= Beginning of Section =

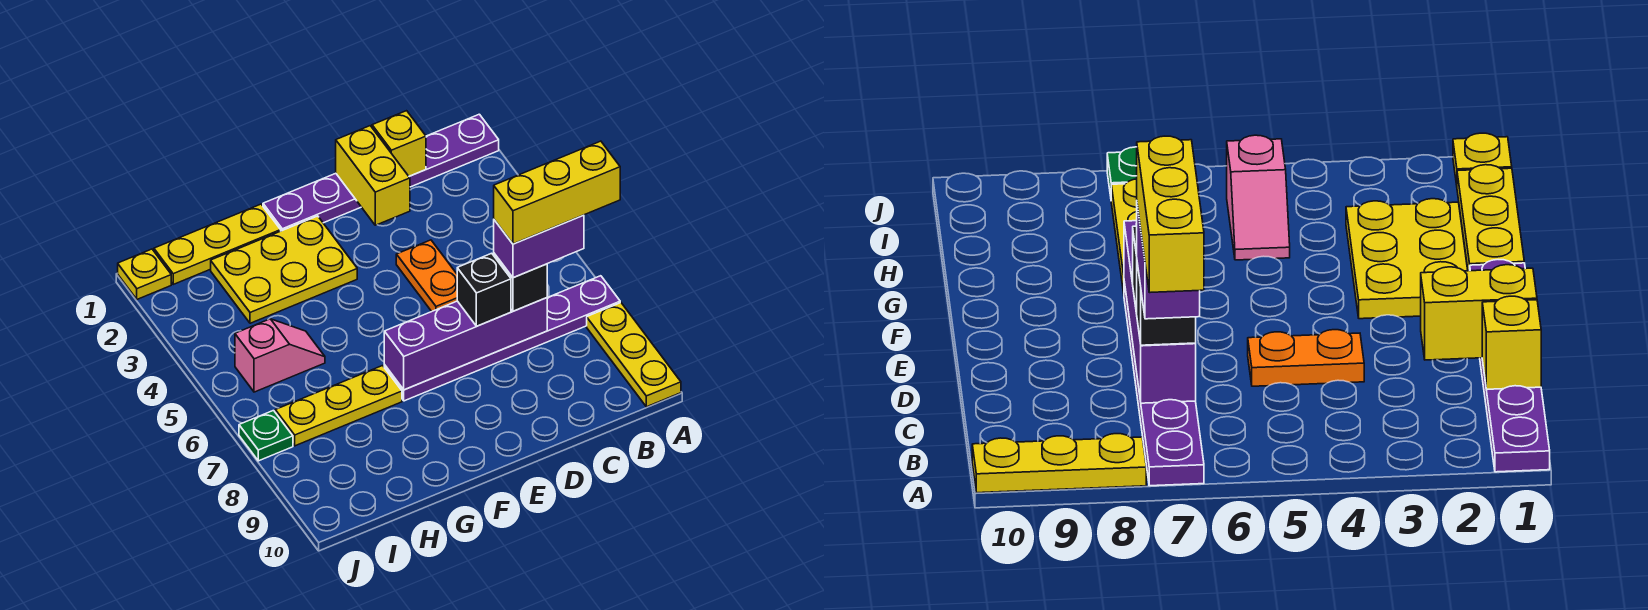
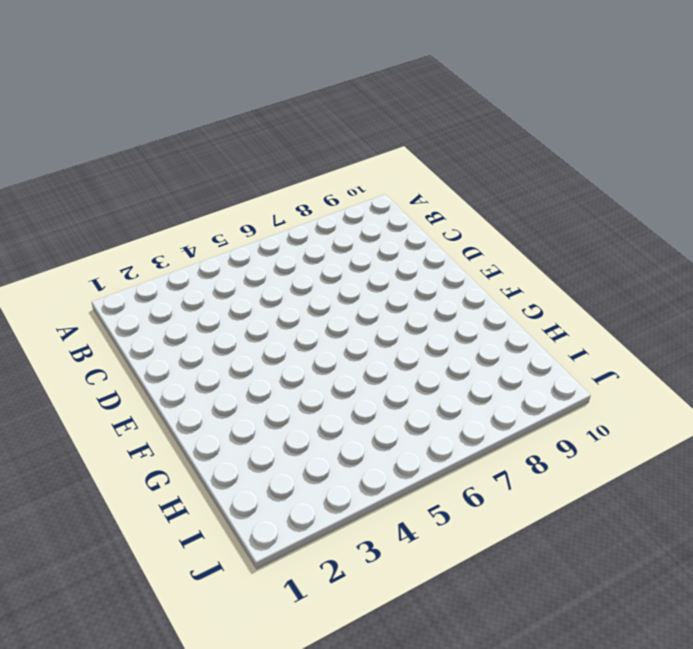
none -> purple plate A1:F1 level 1
none -> purple plate A7:F7 level 1
none -> yellow plate A8:A10 level 1

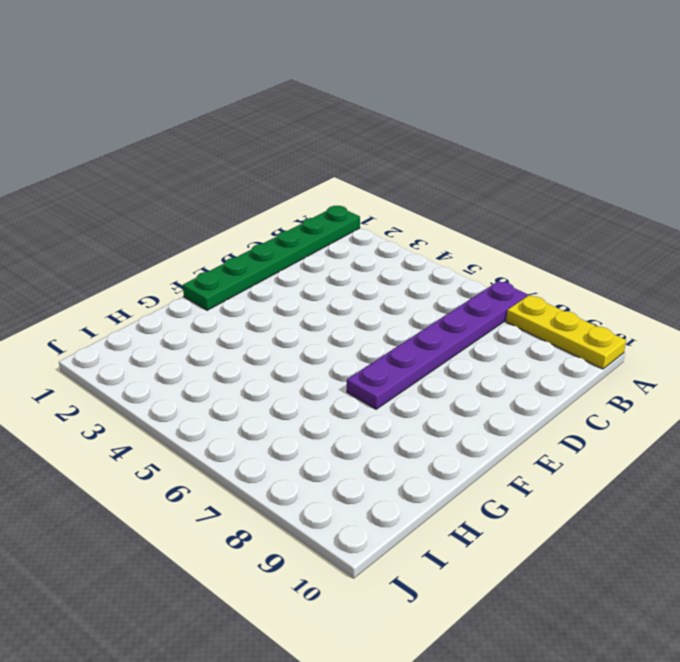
green plate A1:F1 level 1 -> purple plate A1:F1 level 1
none -> orange plate D4:D5 level 1
none -> yellow plate F2:H3 level 1
none -> yellow plate G1:I1 level 1

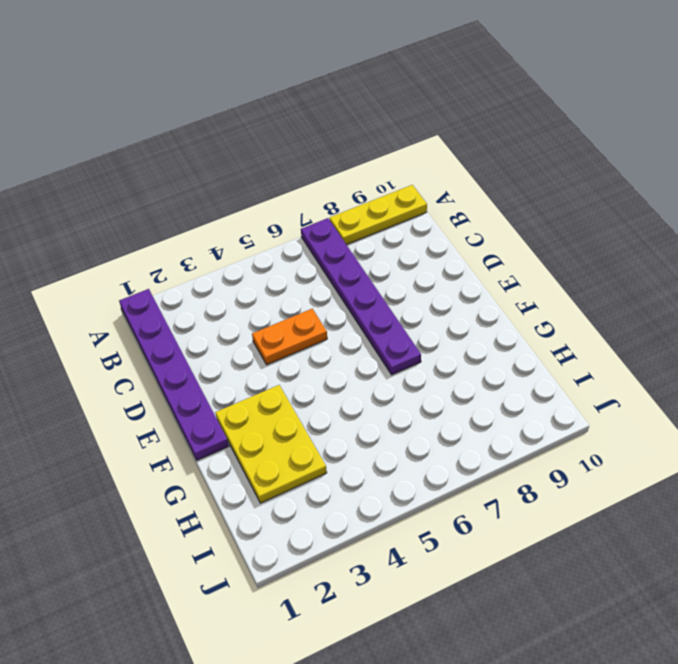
none -> yellow plate G1:I1 level 1
none -> yellow plate G7:I7 level 1
none -> pink slope H5:I5 level 1 top I

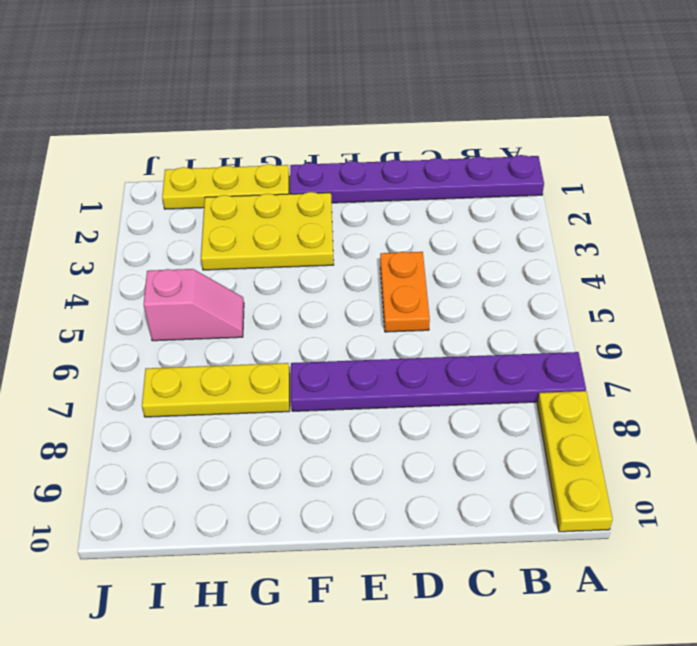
none -> yellow plate J1 level 1
none -> green plate J7 level 1
none -> yellow brick C1 level 2

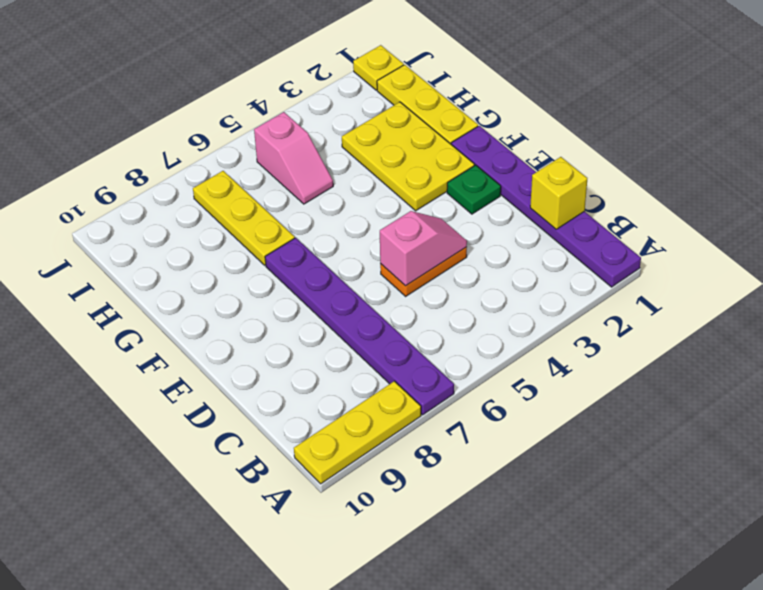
pink slope D4:D5 level 2 top 5 -> none
green plate E2 level 1 -> green plate J7 level 1
none -> purple brick C7:F7 level 2
none -> yellow brick D1:D2 level 2
none -> black brick C7 level 3

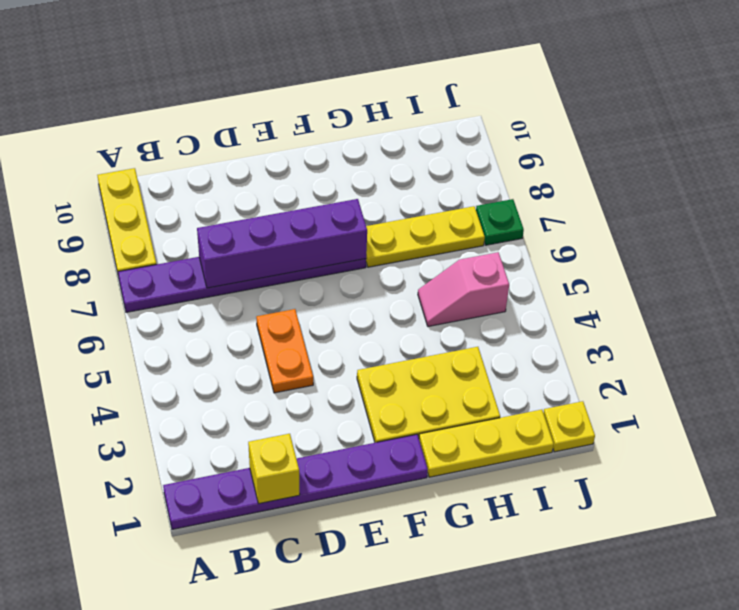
none -> yellow brick D1:D2 level 2
none -> black brick C7 level 3
none -> black brick D7 level 3

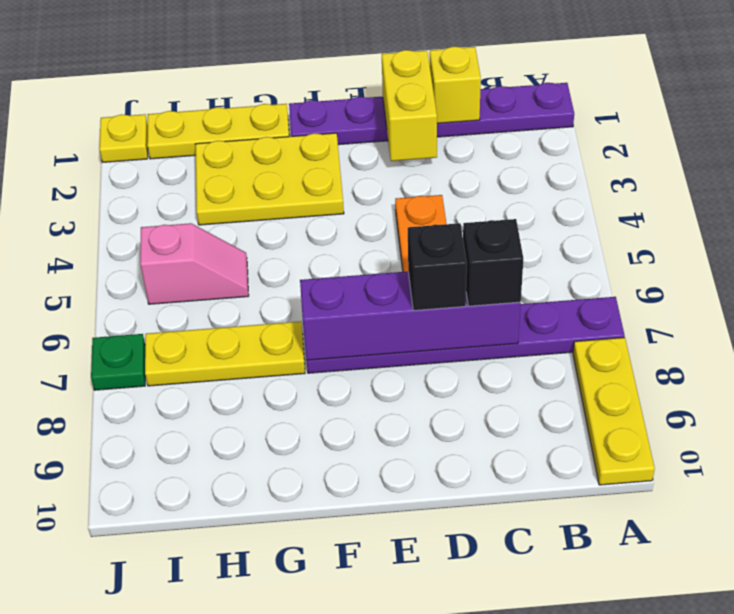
none -> purple brick B7:C7 level 4
none -> yellow brick A7:C7 level 5

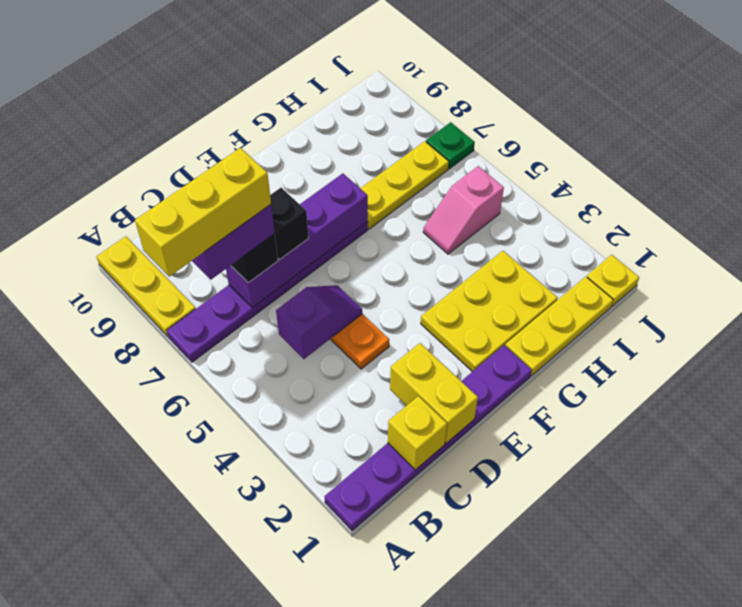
purple slope C5:D5 level 2 top C -> none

= End of Section =

* **Exercise**
For this task, give again exactly the lines from the line with "none -> yellow plate A8:A10 level 1" through the end of the entries, including both ends, and omit the pictures.

* **Completed exercise**
none -> yellow plate A8:A10 level 1

green plate A1:F1 level 1 -> purple plate A1:F1 level 1
none -> orange plate D4:D5 level 1
none -> yellow plate F2:H3 level 1
none -> yellow plate G1:I1 level 1

none -> yellow plate G1:I1 level 1
none -> yellow plate G7:I7 level 1
none -> pink slope H5:I5 level 1 top I

none -> yellow plate J1 level 1
none -> green plate J7 level 1
none -> yellow brick C1 level 2

pink slope D4:D5 level 2 top 5 -> none
green plate E2 level 1 -> green plate J7 level 1
none -> purple brick C7:F7 level 2
none -> yellow brick D1:D2 level 2
none -> black brick C7 level 3

none -> yellow brick D1:D2 level 2
none -> black brick C7 level 3
none -> black brick D7 level 3

none -> purple brick B7:C7 level 4
none -> yellow brick A7:C7 level 5

purple slope C5:D5 level 2 top C -> none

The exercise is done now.